■ **How to complete this task**: From the entries below, list each line with "moved".

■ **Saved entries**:
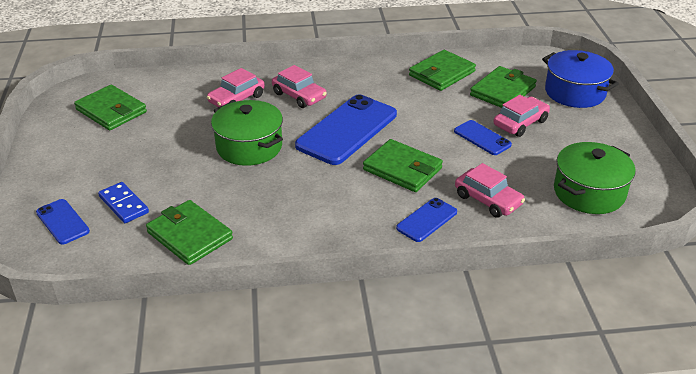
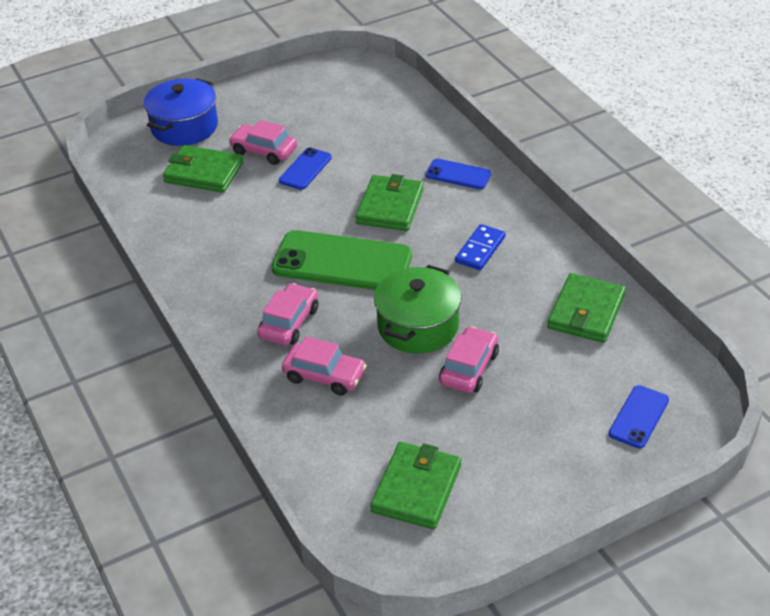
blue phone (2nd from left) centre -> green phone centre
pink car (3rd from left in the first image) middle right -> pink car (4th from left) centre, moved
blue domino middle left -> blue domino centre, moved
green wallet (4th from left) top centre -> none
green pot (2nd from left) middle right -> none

■ **Answer area**:
pink car (3rd from left in the first image) middle right -> pink car (4th from left) centre, moved
blue domino middle left -> blue domino centre, moved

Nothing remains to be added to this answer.